■ Activity
Going line by line through the data below, how many lines contain the word "DGND"? Give only the number.

Top of Data listing

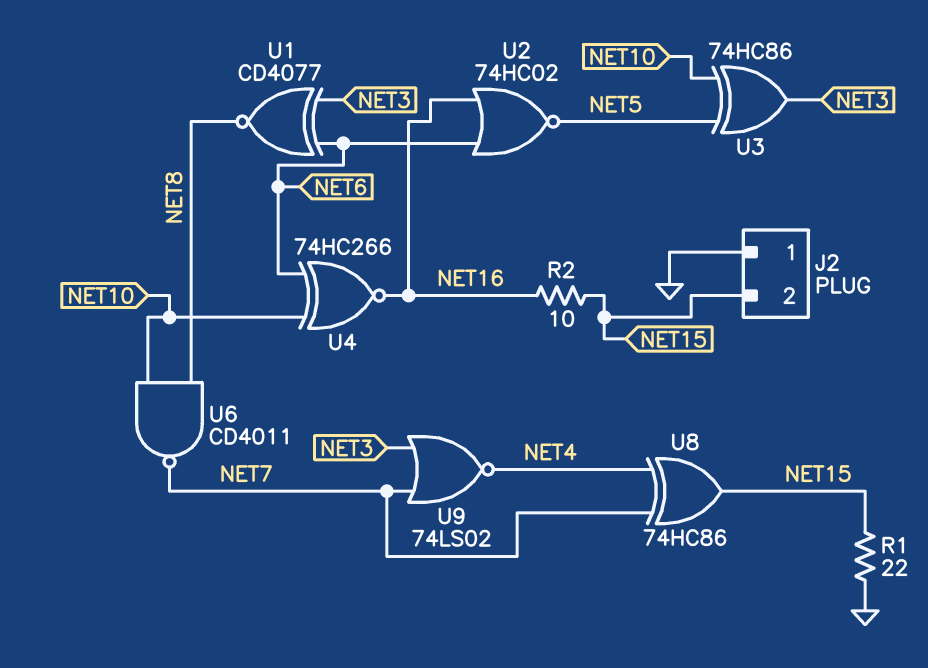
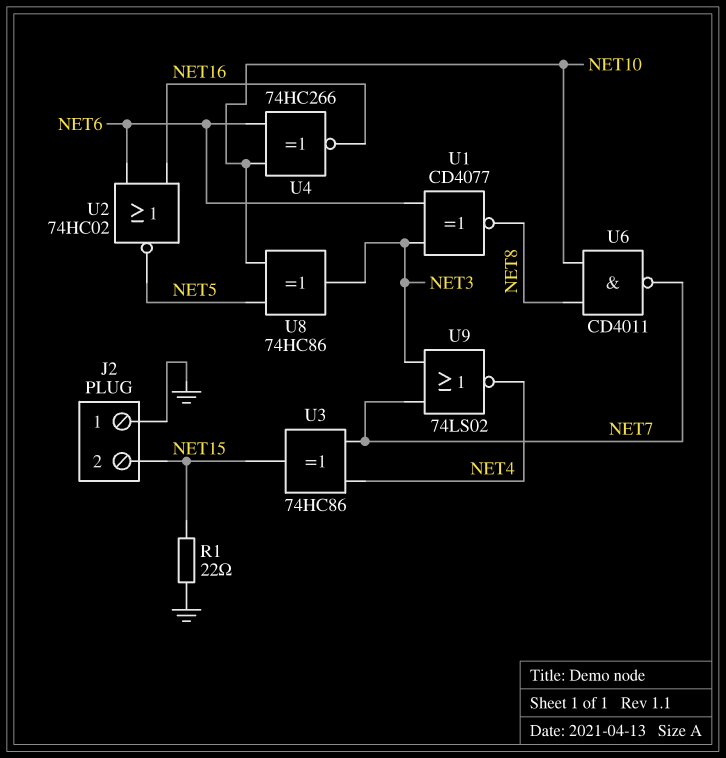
R2: 10 (NET15, NET16) -> none
U3: XOR 74HC86 (in NET5, in NET10, out NET3) -> XOR 74HC86 (in NET4, in NET7, out NET15)
U8: XOR 74HC86 (in NET4, in NET7, out NET15) -> XOR 74HC86 (in NET5, in NET10, out NET3)

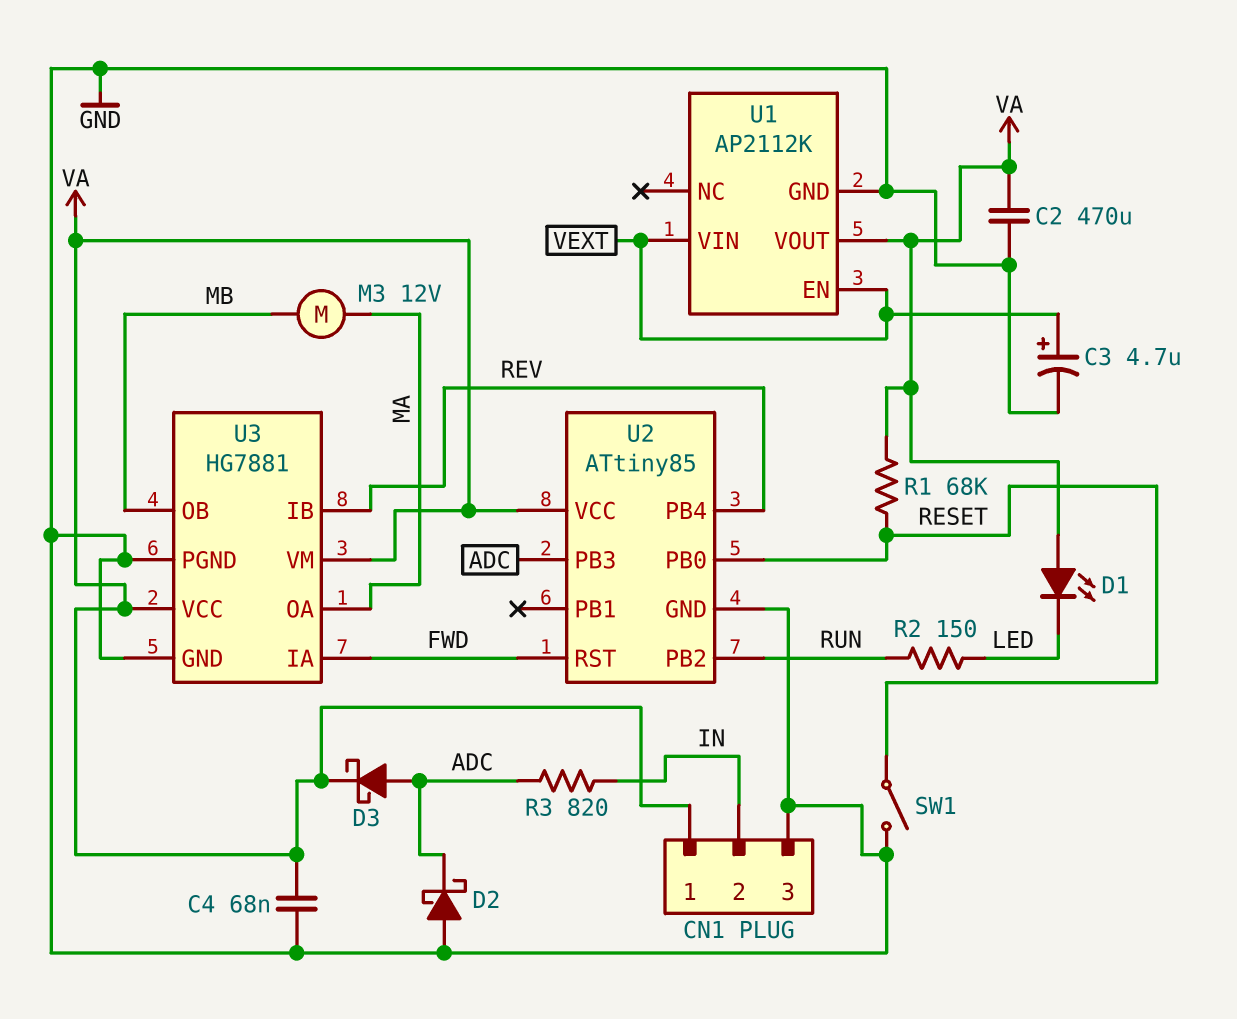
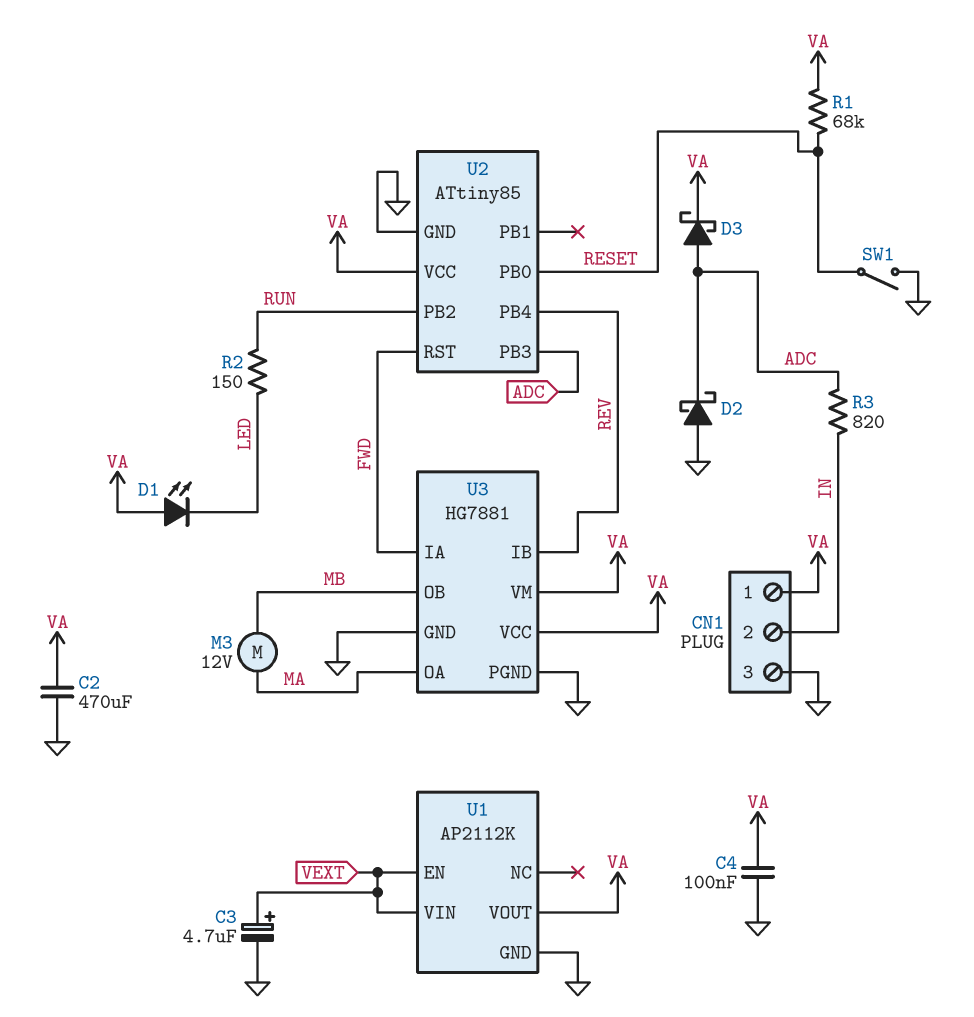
C4: 68nF (GND, VA) -> 100nF (GND, VA)

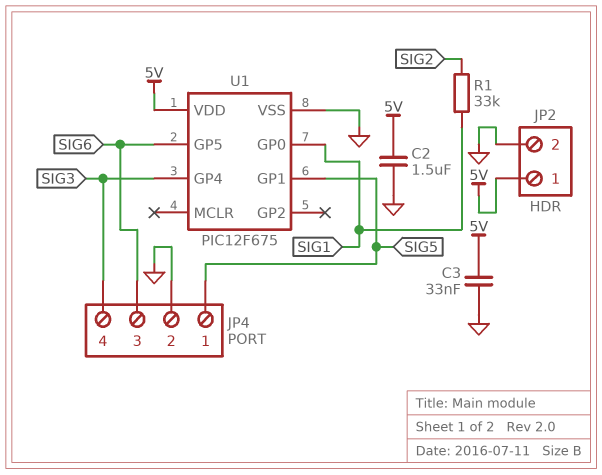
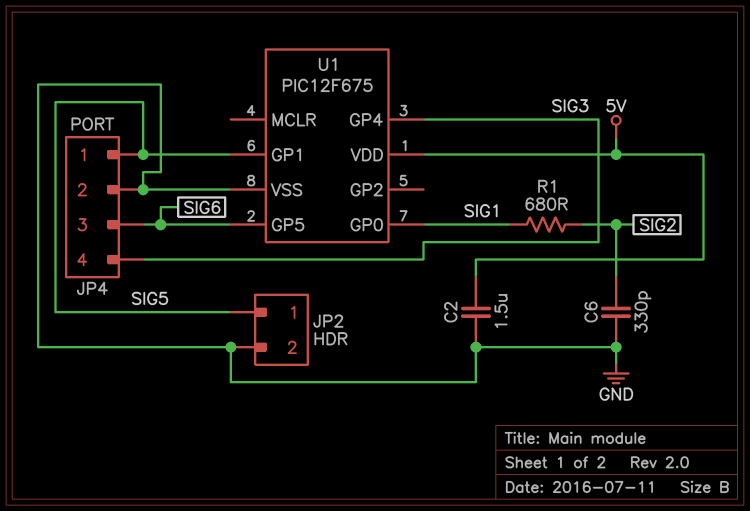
C3: 33nF (5V, GND) -> none
C6: none -> 330pF (GND, SIG2)
JP2 pin 1: 5V -> SIG5
R1: 33k (SIG1, SIG2) -> 680 (SIG1, SIG2)

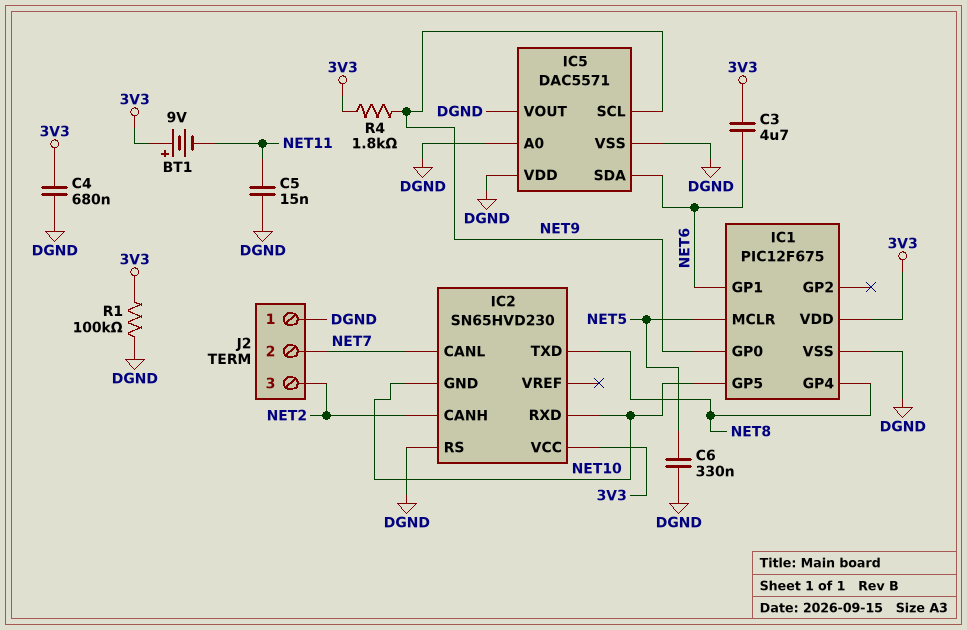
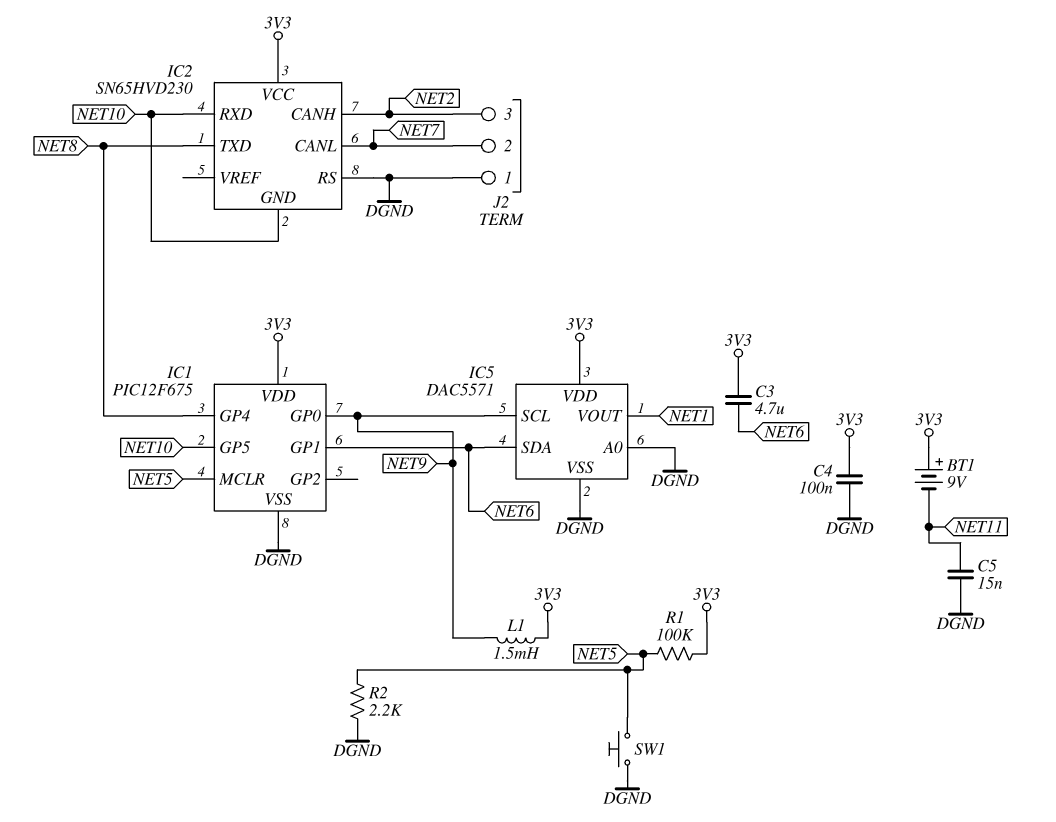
C4: 680nF (3V3, DGND) -> 100nF (3V3, DGND)
C6: 330nF (DGND, NET5) -> none
IC5 pin VDD: DGND -> 3V3
IC5 pin VOUT: DGND -> NET1
L1: none -> 1.5mH (3V3, NET9)
R1: 100k (3V3, DGND) -> 100k (3V3, NET5)
R2: none -> 2.2k (DGND, NET5)
R4: 1.8k (3V3, NET9) -> none
SW1: none -> button (DGND, NET5)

Bottom of Data listing

■ Exercise output
7